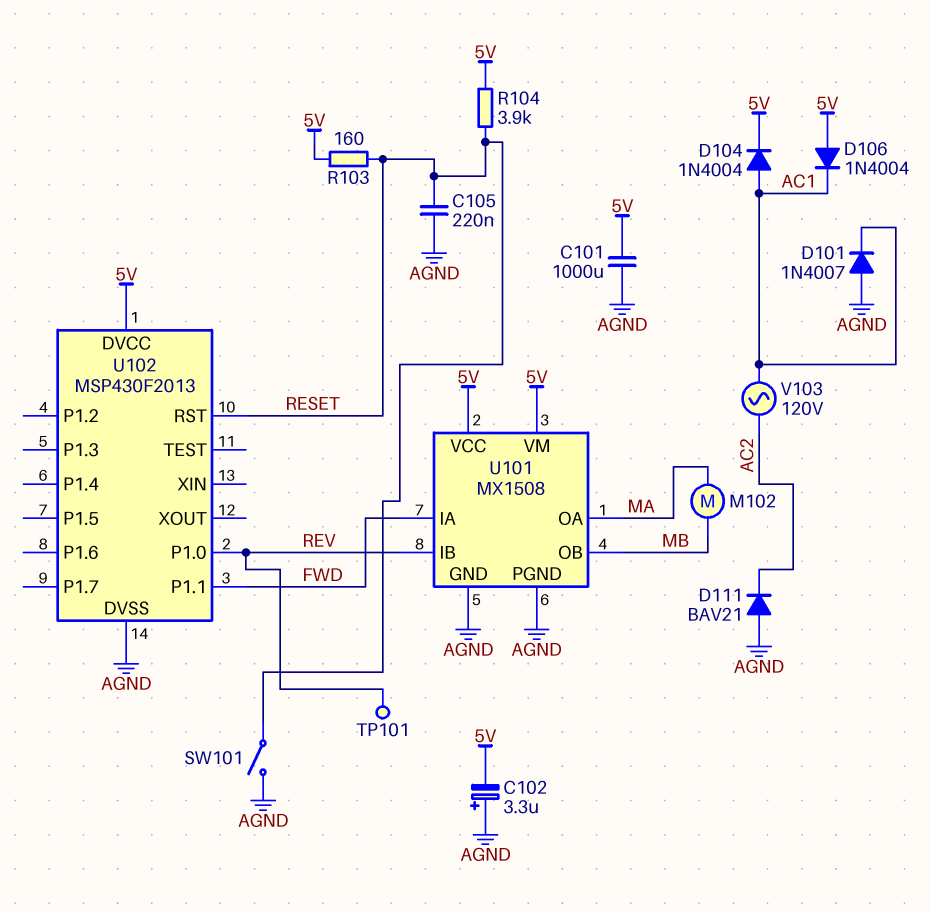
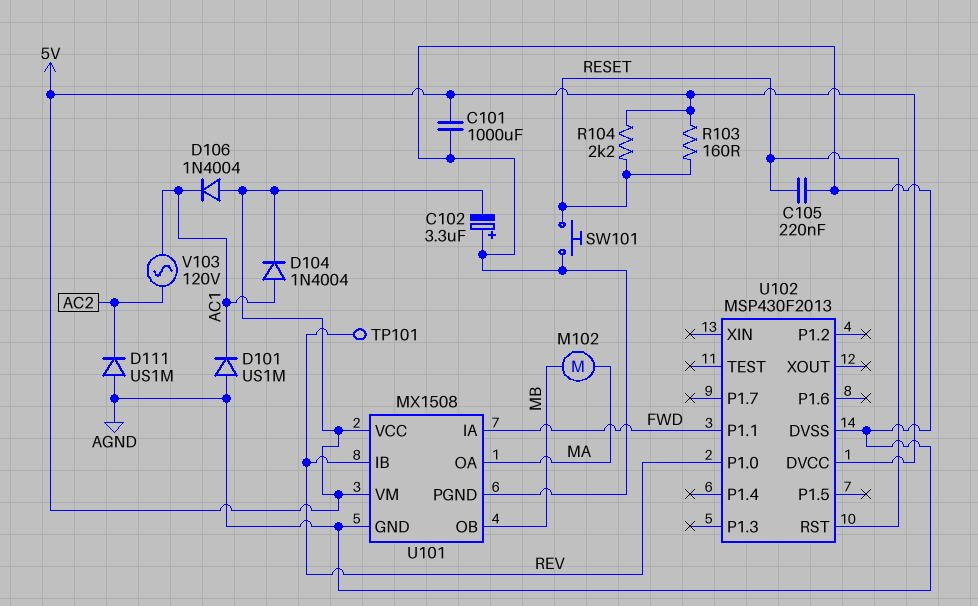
D101: diode 1N4007 (A AGND, K AC1) -> diode US1M (A AGND, K AC1)
D111: diode BAV21 (A AGND, K AC2) -> diode US1M (A AGND, K AC2)
R104: 3.9k (5V, RESET) -> 2.2k (5V, RESET)
SW101: switch (AGND, RESET) -> button (AGND, RESET)

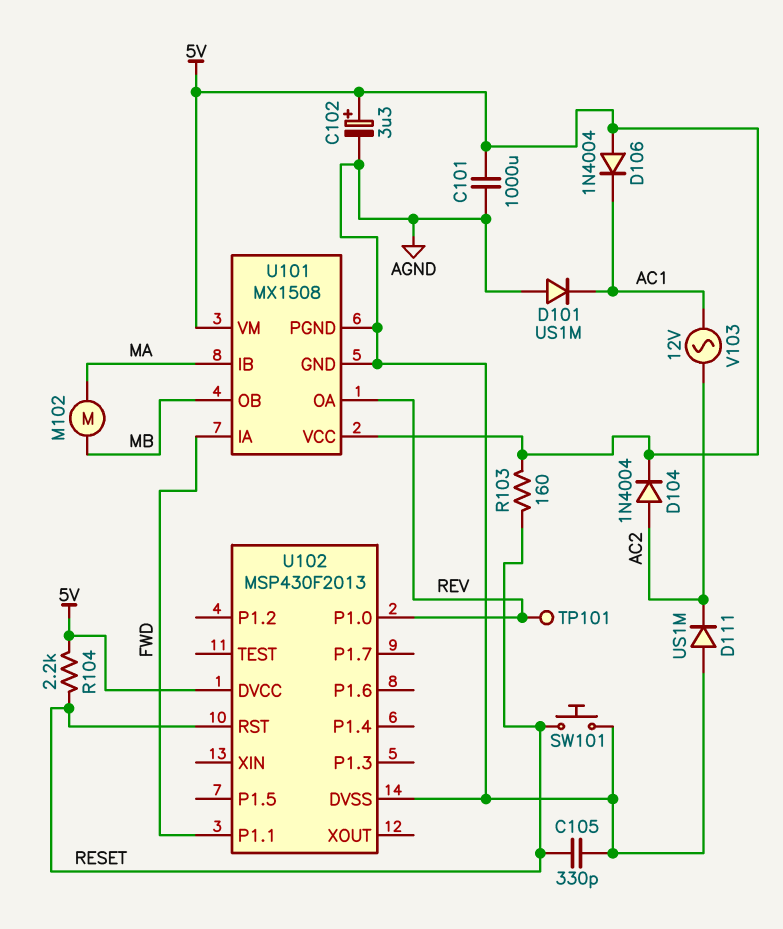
C102: 3.3uF (plus AGND, minus 5V) -> 3.3uF (plus 5V, minus AGND)
C105: 220nF (AGND, RESET) -> 330pF (AGND, RESET)
D104: diode 1N4004 (A AC1, K 5V) -> diode 1N4004 (A AC2, K 5V)
U101 pin IB: REV -> MA
U101 pin OA: MA -> REV
V103: AC 120V (AC1, AC2) -> AC 12V (AC1, AC2)

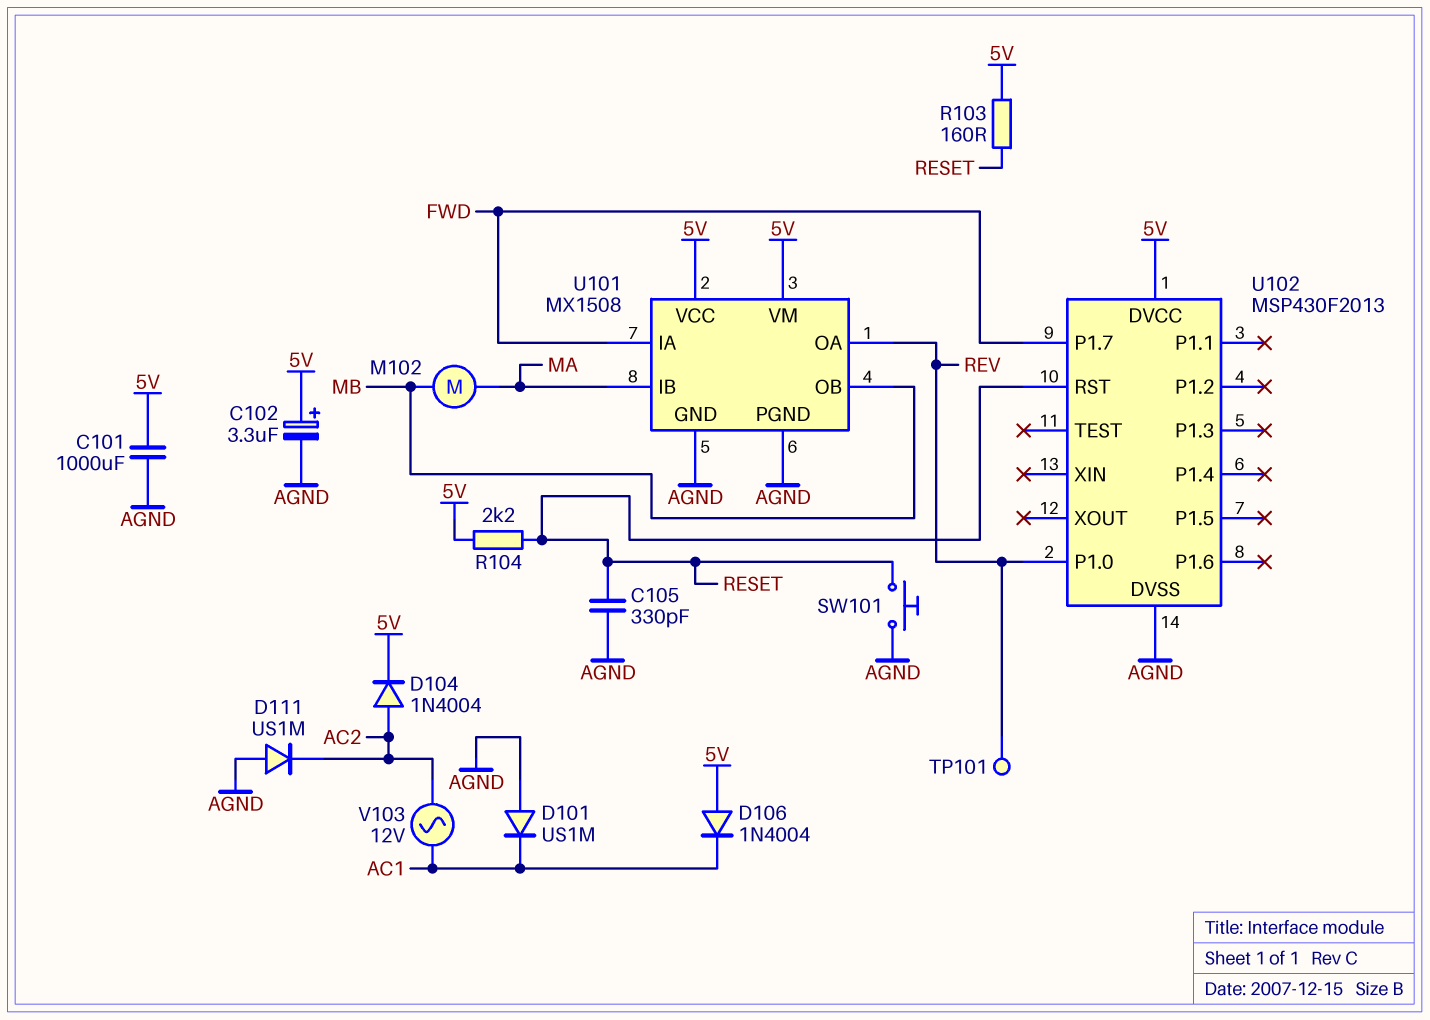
U102 pin P1.1: FWD -> none
U102 pin P1.7: none -> FWD

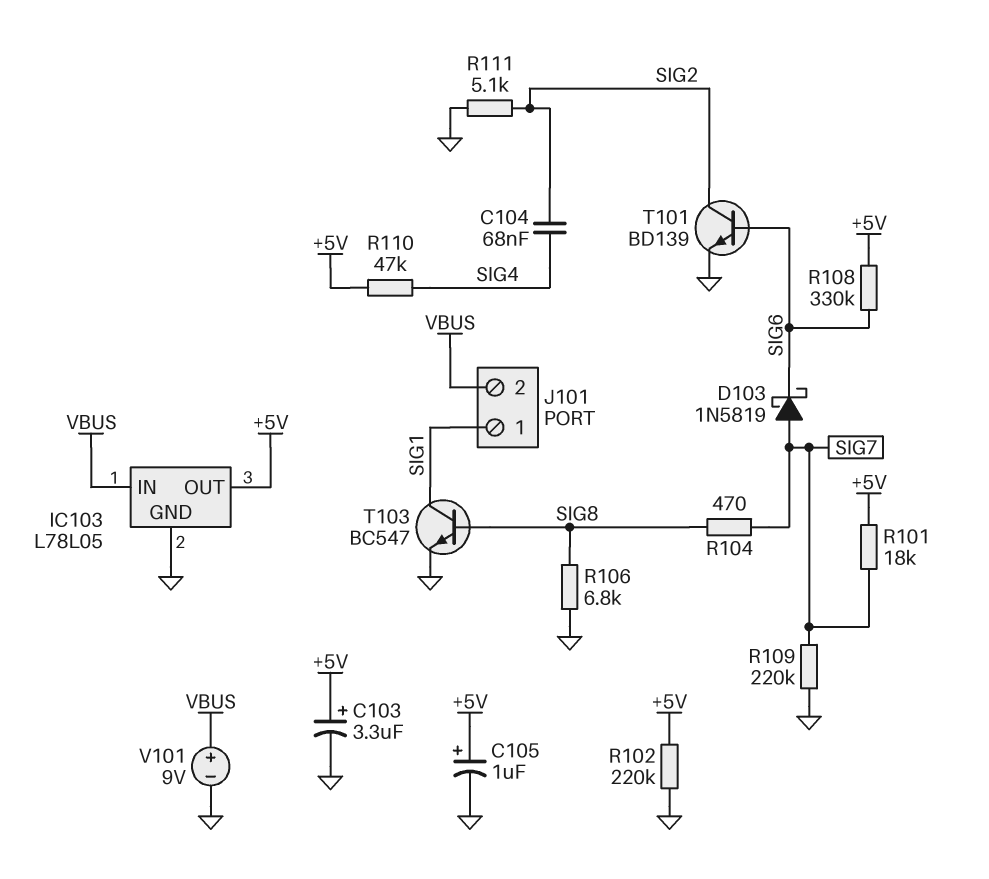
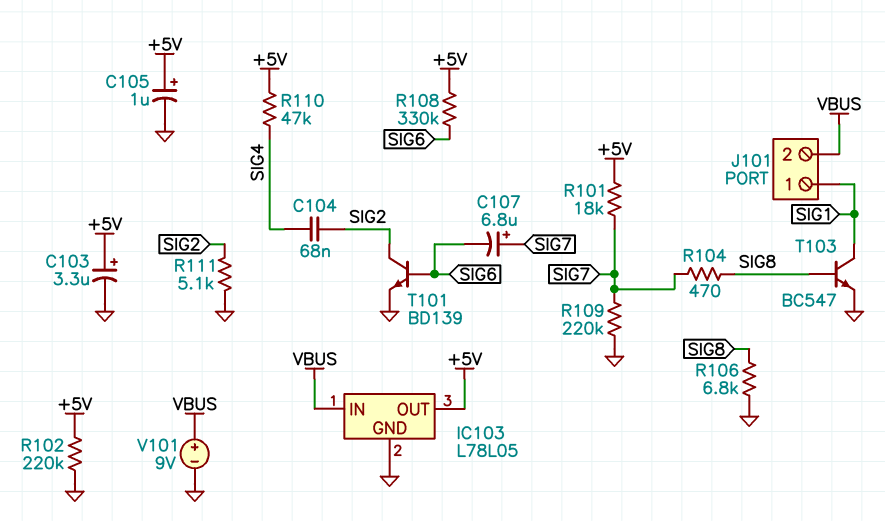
C107: none -> 6.8uF (plus SIG7, minus SIG6)
D103: schottky 1N5819 (A SIG7, K SIG6) -> none

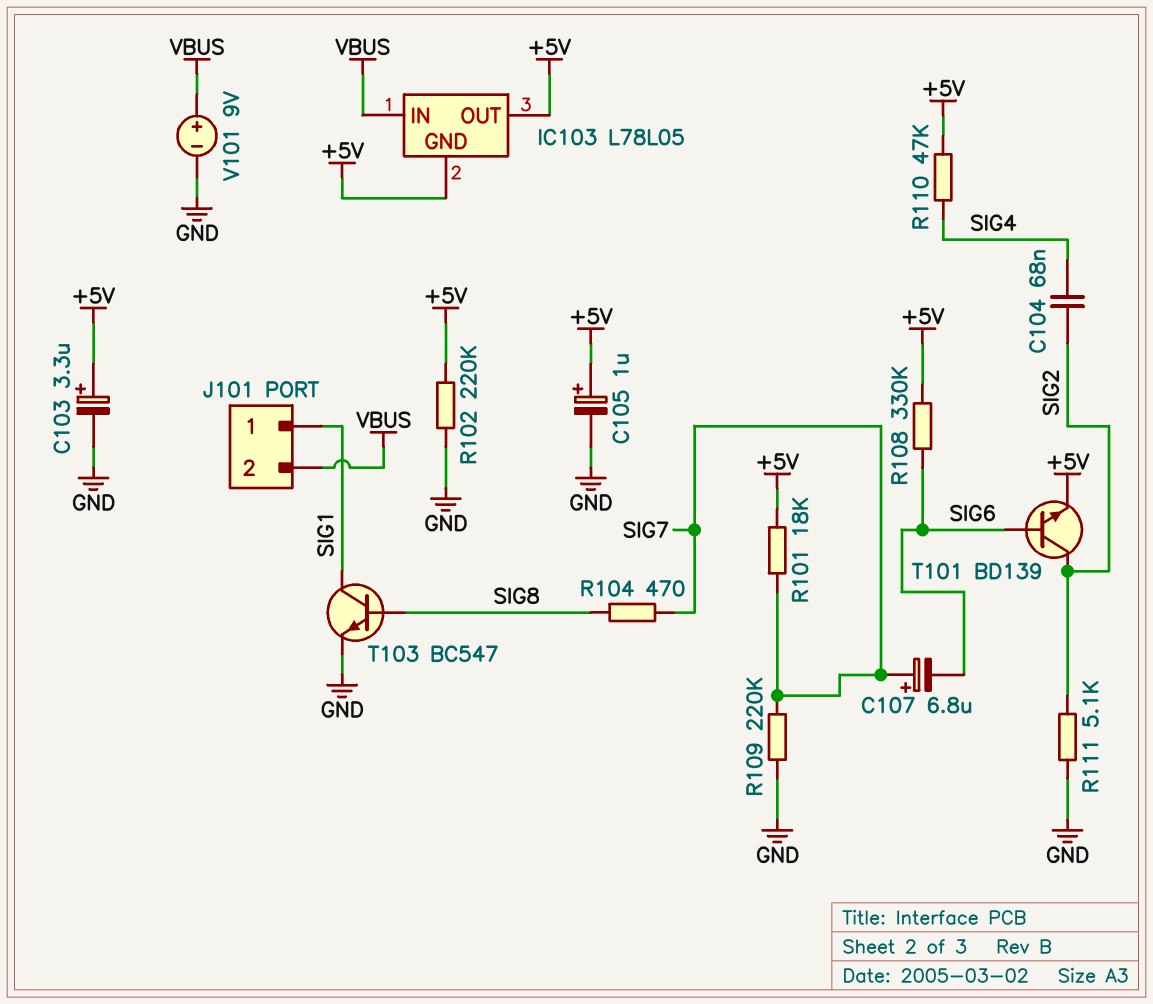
IC103 pin GND: GND -> +5V
R106: 6.8k (GND, SIG8) -> none
T101: NPN BD139 (B SIG6, C SIG2, E GND) -> NPN BD139 (B SIG6, C SIG2, E +5V)

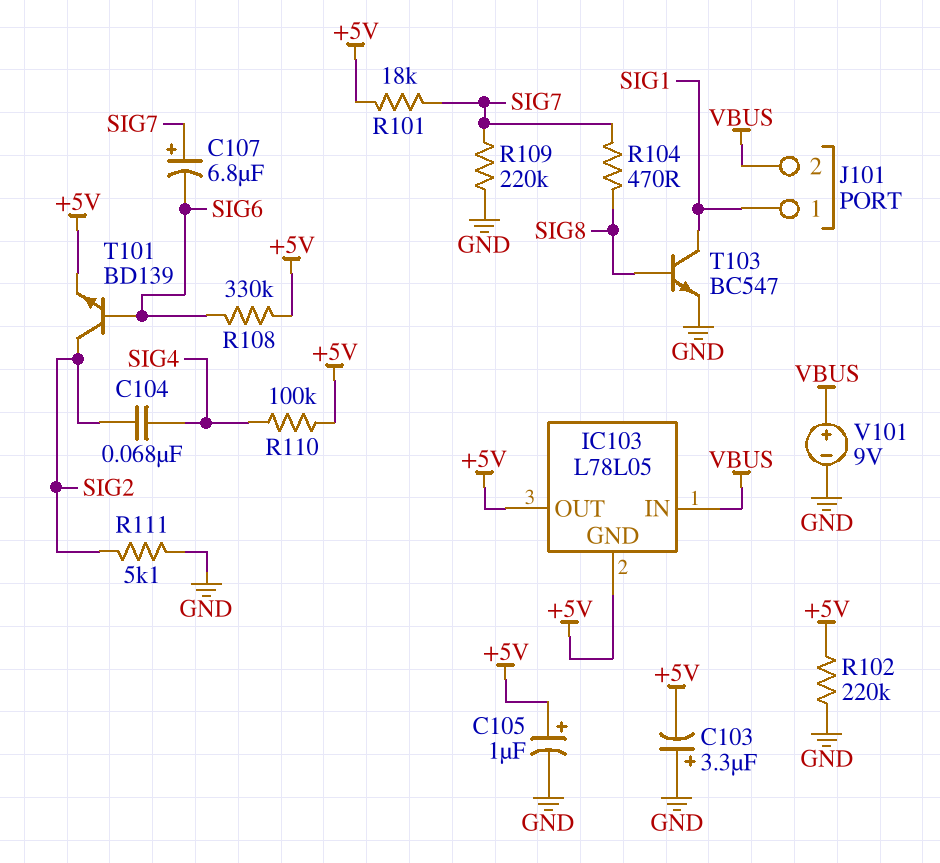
C103: 3.3uF (plus +5V, minus GND) -> 3.3uF (plus GND, minus +5V)
R110: 47k (+5V, SIG4) -> 100k (+5V, SIG4)

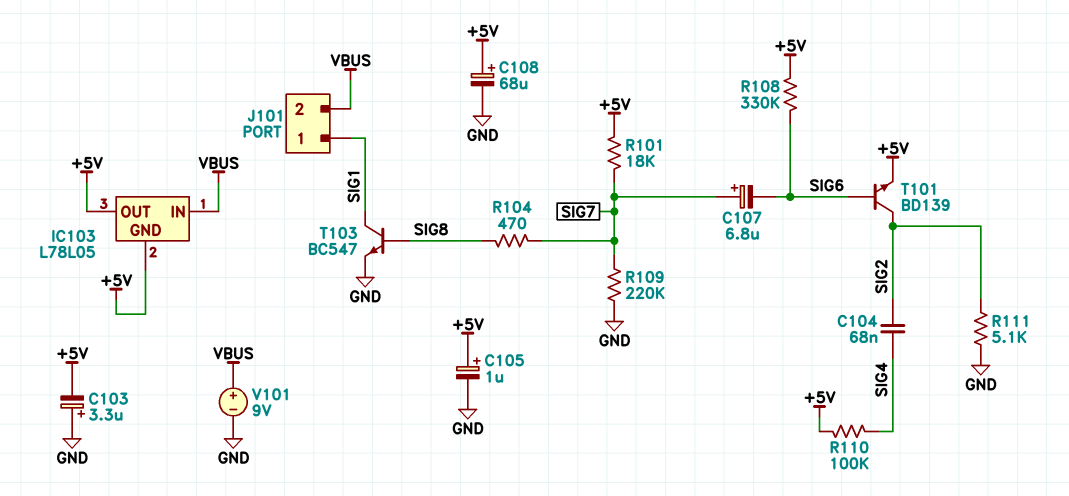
C108: none -> 68uF (plus +5V, minus GND)
R102: 220k (+5V, GND) -> none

******************************

> [WHAT NEEDS TO BE DONE]:
Pull every line that holds the string "RESET" out of the records.

> [SOLUTION TO THE EXERCISE]:
R104: 3.9k (5V, RESET) -> 2.2k (5V, RESET)
SW101: switch (AGND, RESET) -> button (AGND, RESET)
C105: 220nF (AGND, RESET) -> 330pF (AGND, RESET)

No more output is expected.